Assignment - Begin with the line holding "J2 pin 2: GND -> +5V" and end with the last line of the records below. Set down exactly those lines and leave out every picture.

Source information -
***

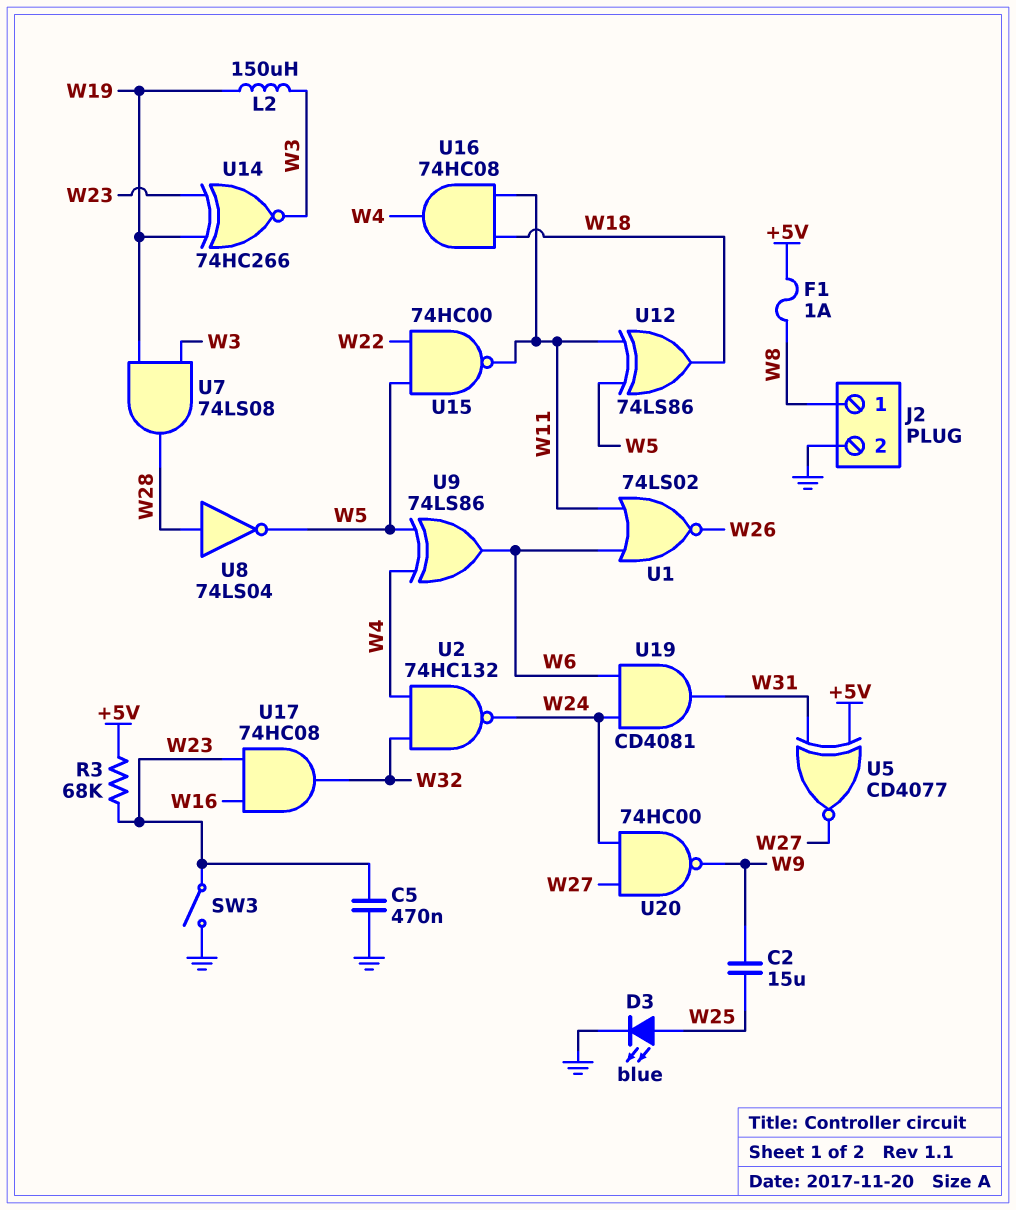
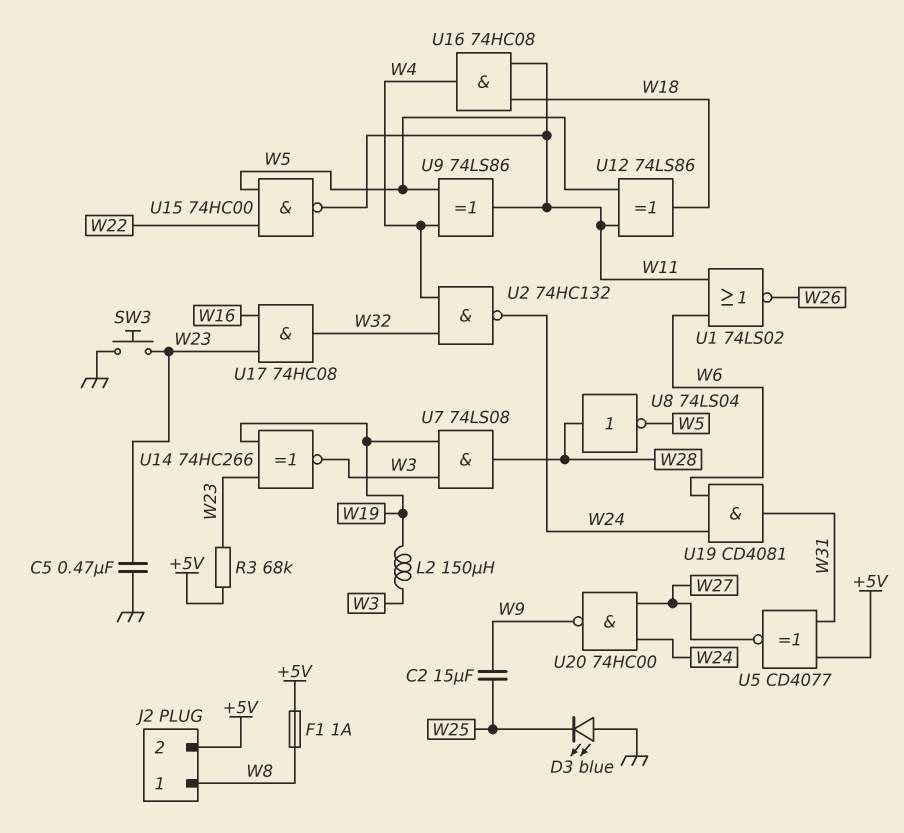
D3: LED blue (A W25, K GND) -> LED blue (A GND, K W25)
J2 pin 2: GND -> +5V
SW3: switch (GND, W23) -> button (GND, W23)
U9: XOR 74LS86 (in W4, in W5, out W6) -> XOR 74LS86 (in W4, in W5, out W11)

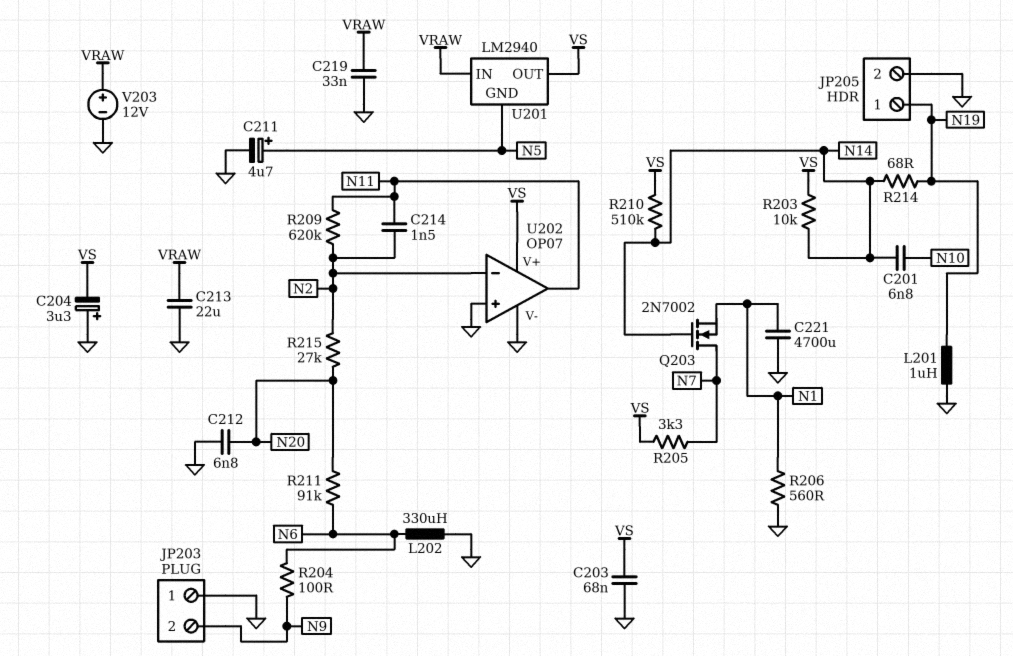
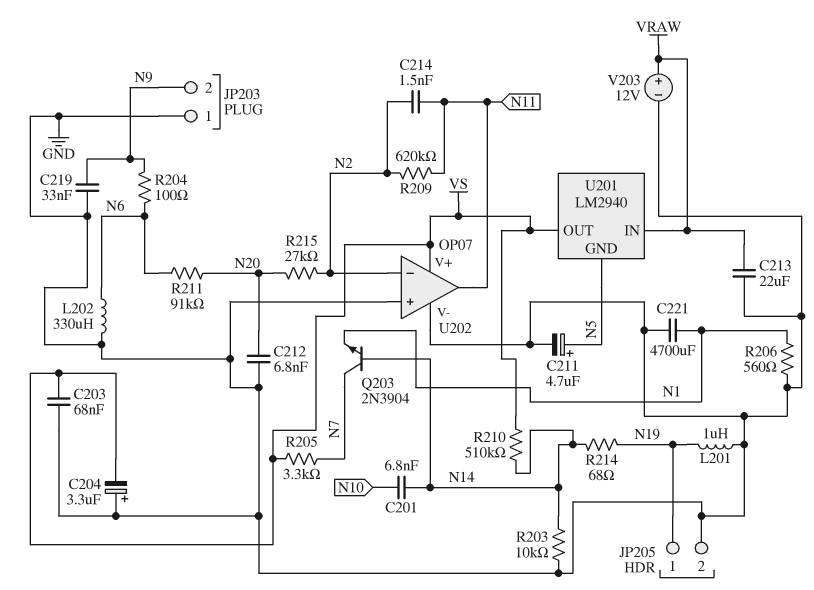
C219: 33nF (GND, VRAW) -> 33nF (GND, N9)
Q203: NMOS 2N7002 (G N14, D N7, S N1) -> NPN 2N3904 (B N14, C N7, E N1)
R203: 10k (N14, VS) -> 10k (GND, N14)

***

Solved exercise -
J2 pin 2: GND -> +5V
SW3: switch (GND, W23) -> button (GND, W23)
U9: XOR 74LS86 (in W4, in W5, out W6) -> XOR 74LS86 (in W4, in W5, out W11)

C219: 33nF (GND, VRAW) -> 33nF (GND, N9)
Q203: NMOS 2N7002 (G N14, D N7, S N1) -> NPN 2N3904 (B N14, C N7, E N1)
R203: 10k (N14, VS) -> 10k (GND, N14)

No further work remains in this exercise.